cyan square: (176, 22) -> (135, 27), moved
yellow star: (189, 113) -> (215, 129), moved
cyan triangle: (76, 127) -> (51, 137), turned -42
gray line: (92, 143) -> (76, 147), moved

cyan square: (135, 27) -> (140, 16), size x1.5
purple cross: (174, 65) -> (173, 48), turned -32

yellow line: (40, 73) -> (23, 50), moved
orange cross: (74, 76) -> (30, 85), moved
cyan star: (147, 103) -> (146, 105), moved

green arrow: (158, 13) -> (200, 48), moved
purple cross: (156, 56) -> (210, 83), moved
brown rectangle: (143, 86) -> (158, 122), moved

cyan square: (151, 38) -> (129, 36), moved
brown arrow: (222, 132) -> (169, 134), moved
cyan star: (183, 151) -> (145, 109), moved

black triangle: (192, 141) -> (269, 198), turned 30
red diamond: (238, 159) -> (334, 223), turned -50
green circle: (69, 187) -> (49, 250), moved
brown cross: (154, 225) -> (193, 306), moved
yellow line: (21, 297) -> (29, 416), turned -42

...

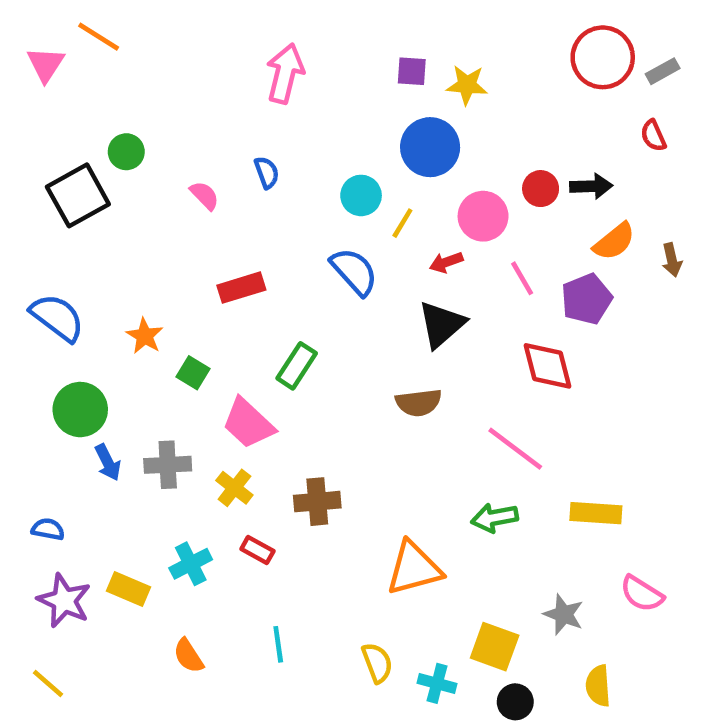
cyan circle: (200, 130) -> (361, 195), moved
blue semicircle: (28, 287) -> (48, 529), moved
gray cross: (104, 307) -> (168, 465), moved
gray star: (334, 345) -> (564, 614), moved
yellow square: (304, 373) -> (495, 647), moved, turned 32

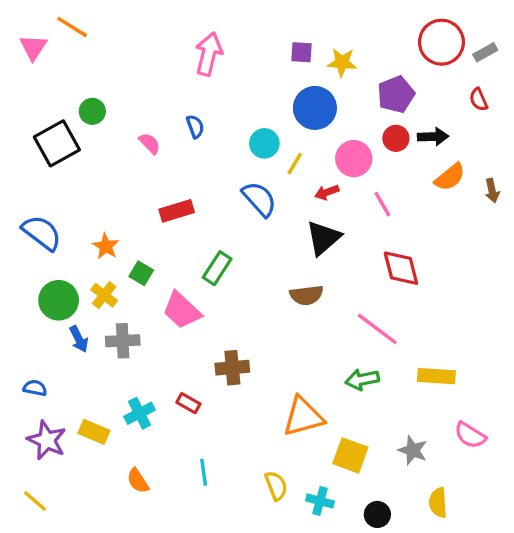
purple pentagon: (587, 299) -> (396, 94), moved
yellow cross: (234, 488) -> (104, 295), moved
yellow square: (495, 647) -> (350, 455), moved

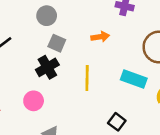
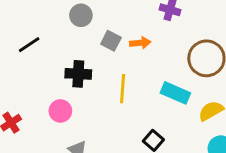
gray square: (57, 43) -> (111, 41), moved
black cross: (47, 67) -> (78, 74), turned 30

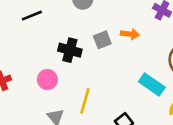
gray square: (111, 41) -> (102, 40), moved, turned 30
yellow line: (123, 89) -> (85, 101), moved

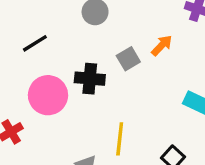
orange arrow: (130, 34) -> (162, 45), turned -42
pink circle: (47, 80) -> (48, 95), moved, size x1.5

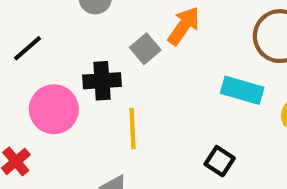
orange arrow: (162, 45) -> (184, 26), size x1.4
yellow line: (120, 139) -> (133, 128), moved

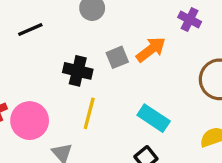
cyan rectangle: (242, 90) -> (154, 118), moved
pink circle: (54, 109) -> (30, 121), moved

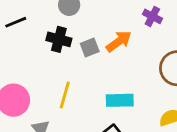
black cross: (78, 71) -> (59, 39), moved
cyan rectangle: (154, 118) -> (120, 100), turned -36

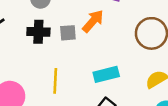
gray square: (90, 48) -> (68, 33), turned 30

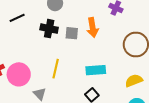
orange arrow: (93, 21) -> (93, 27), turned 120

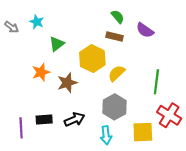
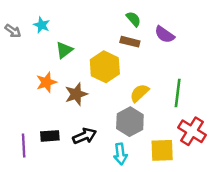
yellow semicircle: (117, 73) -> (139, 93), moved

- _Task to carry out_: Although the records above contain pictures, the copy must not; set down exactly the lines from the one with "cyan circle: (200, 130) -> (361, 195), moved" up to and including the one with "yellow square: (495, 647)".

- _Answer box_:
cyan circle: (200, 130) -> (361, 195), moved
blue semicircle: (28, 287) -> (48, 529), moved
gray cross: (104, 307) -> (168, 465), moved
gray star: (334, 345) -> (564, 614), moved
yellow square: (304, 373) -> (495, 647), moved, turned 32

purple pentagon: (587, 299) -> (396, 94), moved
yellow cross: (234, 488) -> (104, 295), moved
yellow square: (495, 647) -> (350, 455), moved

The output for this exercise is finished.